**YOUR OBJECTIVE:** Please show every line of the listing that contains the string "kern".

§

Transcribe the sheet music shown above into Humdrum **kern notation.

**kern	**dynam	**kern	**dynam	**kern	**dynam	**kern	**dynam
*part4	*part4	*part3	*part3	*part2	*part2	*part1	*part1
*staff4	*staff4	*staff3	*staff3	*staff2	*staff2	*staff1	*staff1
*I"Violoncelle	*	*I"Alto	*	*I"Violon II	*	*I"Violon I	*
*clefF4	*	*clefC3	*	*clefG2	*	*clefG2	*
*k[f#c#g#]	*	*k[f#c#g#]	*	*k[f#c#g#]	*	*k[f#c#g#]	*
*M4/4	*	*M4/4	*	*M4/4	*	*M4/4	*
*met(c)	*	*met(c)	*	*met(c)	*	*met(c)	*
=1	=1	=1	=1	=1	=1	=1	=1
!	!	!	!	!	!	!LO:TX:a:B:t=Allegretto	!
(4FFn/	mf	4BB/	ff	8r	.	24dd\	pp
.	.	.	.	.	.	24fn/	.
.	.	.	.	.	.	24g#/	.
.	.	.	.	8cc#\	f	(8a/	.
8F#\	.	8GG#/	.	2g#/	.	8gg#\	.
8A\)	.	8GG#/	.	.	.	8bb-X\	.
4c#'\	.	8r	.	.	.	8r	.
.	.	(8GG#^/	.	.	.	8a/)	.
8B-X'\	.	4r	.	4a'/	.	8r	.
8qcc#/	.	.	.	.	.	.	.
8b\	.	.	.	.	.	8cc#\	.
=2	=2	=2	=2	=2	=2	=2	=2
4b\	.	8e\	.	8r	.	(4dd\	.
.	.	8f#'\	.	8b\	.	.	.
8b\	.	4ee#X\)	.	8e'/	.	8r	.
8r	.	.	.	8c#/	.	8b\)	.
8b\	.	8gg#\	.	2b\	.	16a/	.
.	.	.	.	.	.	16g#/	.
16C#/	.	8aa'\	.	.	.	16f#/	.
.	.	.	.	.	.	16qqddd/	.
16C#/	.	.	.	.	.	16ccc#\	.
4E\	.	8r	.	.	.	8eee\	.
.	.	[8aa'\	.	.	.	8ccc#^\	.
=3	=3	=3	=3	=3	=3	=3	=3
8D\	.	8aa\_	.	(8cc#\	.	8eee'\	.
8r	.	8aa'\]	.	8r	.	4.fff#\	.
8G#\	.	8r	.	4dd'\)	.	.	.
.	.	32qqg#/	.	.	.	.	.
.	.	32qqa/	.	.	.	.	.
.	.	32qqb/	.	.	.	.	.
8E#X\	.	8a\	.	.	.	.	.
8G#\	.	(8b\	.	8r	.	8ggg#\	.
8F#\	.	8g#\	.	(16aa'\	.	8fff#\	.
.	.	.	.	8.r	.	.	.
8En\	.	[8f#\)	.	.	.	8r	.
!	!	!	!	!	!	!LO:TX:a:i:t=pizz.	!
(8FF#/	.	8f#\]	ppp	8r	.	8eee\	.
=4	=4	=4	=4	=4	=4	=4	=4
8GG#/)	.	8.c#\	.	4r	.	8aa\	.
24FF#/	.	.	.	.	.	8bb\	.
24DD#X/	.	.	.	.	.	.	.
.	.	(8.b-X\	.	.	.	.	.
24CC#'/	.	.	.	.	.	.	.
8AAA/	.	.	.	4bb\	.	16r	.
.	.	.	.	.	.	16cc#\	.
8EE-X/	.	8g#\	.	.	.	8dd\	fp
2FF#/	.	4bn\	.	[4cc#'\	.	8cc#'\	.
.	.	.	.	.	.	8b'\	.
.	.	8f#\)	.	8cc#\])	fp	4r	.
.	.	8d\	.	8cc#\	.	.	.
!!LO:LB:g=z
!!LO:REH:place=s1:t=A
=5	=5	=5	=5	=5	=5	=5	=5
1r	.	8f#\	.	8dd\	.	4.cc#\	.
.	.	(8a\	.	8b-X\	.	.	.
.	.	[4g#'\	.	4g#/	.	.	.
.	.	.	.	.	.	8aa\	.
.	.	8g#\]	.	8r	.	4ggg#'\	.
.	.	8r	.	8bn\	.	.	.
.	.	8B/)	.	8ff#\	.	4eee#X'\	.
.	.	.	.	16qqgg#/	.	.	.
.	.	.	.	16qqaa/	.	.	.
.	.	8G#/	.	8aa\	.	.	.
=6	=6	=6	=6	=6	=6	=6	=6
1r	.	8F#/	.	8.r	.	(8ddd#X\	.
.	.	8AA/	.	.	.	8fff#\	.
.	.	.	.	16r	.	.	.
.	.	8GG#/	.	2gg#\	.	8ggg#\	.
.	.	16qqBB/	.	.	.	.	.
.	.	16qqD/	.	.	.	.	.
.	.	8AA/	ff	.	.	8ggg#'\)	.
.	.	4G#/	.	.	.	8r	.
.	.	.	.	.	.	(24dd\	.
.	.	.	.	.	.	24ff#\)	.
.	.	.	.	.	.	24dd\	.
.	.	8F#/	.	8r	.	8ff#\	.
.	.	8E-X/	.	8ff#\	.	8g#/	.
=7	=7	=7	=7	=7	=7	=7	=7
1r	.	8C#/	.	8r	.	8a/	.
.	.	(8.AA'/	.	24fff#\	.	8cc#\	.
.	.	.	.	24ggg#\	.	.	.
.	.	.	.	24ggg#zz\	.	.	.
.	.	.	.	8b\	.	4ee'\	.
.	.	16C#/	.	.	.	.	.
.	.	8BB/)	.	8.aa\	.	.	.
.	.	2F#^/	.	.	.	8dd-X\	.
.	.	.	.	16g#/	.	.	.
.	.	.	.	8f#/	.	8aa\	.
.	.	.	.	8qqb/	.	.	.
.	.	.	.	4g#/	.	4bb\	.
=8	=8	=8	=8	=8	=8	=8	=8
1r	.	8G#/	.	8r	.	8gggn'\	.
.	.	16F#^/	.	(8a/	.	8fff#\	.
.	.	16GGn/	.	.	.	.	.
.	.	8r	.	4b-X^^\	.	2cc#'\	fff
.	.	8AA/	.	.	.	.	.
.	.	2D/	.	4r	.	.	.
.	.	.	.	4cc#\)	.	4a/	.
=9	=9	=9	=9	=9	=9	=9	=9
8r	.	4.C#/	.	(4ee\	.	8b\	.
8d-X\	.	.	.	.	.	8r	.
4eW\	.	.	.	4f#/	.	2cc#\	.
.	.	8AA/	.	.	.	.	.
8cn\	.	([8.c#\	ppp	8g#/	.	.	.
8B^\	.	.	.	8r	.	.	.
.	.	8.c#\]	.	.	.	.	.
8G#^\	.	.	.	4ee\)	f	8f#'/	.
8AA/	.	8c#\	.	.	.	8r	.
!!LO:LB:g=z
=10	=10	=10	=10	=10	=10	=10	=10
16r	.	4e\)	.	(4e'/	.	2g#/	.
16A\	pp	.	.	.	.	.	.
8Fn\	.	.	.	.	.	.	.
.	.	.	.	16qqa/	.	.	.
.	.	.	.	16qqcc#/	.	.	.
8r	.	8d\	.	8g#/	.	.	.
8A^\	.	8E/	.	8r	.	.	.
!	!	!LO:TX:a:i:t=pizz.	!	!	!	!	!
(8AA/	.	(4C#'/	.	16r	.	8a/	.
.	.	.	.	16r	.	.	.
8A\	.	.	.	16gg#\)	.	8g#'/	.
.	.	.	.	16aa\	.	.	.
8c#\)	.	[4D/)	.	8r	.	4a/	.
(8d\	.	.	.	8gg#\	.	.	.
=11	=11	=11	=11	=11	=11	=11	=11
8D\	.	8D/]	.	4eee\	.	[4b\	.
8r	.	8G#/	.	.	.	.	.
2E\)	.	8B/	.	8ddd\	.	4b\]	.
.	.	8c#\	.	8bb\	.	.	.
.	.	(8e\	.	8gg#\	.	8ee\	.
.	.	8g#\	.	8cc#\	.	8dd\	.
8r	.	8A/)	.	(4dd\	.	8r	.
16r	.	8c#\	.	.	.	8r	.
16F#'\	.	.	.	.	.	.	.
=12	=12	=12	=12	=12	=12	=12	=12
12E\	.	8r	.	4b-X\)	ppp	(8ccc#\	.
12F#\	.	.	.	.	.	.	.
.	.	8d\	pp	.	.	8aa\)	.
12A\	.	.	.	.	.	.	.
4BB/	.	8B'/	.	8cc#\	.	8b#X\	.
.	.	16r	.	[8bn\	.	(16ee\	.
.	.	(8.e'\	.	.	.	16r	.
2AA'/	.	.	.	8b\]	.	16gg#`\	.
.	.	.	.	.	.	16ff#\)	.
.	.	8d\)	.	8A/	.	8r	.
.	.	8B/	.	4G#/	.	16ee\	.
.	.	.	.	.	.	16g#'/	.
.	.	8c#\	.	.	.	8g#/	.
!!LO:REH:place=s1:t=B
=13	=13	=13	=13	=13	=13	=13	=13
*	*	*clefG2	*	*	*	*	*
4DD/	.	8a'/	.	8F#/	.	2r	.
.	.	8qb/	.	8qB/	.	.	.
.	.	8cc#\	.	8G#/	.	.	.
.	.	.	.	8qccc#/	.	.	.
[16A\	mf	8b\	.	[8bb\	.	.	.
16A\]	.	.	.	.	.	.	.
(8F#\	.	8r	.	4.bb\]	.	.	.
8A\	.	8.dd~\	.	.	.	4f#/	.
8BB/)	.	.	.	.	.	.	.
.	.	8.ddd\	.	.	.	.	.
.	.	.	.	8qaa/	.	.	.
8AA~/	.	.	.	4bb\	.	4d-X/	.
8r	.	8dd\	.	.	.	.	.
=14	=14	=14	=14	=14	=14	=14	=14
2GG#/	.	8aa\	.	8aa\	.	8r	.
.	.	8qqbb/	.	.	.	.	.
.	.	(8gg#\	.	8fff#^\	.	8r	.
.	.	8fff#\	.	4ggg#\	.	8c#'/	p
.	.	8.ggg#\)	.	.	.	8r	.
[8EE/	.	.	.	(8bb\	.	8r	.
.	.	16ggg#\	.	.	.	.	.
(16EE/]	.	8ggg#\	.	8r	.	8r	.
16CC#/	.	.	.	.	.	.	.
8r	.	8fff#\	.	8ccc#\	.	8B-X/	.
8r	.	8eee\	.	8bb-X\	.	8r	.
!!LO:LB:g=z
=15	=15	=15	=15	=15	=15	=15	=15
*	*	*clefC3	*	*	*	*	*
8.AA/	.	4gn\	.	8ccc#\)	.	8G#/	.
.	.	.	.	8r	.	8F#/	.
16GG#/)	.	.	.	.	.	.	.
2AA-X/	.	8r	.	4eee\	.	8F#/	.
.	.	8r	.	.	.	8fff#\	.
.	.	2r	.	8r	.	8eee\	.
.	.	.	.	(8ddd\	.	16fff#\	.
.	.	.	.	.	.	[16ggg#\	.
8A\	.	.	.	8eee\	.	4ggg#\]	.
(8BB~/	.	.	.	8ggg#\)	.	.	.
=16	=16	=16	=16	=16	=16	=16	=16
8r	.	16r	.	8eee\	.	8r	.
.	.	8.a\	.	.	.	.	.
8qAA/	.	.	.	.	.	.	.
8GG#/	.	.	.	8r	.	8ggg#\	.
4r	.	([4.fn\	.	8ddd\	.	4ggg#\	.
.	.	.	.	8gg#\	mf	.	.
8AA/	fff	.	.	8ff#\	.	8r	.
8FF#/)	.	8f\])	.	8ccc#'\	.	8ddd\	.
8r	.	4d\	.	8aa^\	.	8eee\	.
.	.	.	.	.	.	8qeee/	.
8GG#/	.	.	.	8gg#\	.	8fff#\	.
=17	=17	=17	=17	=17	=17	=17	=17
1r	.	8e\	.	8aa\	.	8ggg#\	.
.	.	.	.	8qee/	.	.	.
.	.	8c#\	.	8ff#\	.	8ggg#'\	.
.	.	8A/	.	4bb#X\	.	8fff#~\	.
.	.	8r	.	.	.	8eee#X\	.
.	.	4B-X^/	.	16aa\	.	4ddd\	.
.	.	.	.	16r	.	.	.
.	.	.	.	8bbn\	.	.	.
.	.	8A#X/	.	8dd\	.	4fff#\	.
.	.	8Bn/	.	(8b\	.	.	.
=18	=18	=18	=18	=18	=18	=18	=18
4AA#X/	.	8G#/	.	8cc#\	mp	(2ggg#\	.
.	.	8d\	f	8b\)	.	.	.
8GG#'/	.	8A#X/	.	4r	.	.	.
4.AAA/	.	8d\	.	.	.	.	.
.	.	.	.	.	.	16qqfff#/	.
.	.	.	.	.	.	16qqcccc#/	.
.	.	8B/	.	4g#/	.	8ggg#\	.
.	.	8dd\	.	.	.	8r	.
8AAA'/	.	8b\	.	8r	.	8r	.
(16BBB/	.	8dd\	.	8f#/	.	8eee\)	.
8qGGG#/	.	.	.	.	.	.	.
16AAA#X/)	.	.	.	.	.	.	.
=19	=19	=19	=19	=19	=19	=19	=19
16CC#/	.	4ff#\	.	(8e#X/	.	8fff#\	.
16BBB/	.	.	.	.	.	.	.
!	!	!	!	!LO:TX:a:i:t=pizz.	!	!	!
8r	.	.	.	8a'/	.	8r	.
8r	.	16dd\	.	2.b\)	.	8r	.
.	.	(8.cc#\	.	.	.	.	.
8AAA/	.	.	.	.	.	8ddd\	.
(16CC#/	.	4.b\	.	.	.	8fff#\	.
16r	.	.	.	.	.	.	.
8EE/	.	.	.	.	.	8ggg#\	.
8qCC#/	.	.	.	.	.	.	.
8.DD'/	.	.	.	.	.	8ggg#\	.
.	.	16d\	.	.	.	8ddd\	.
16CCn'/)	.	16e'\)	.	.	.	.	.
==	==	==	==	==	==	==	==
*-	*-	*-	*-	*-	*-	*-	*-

§

**RESPONSE TO THIS TASK:**
Transcribe the sheet music shown above into Humdrum **kern notation.
**kern	**dynam	**kern	**dynam	**kern	**dynam	**kern	**dynam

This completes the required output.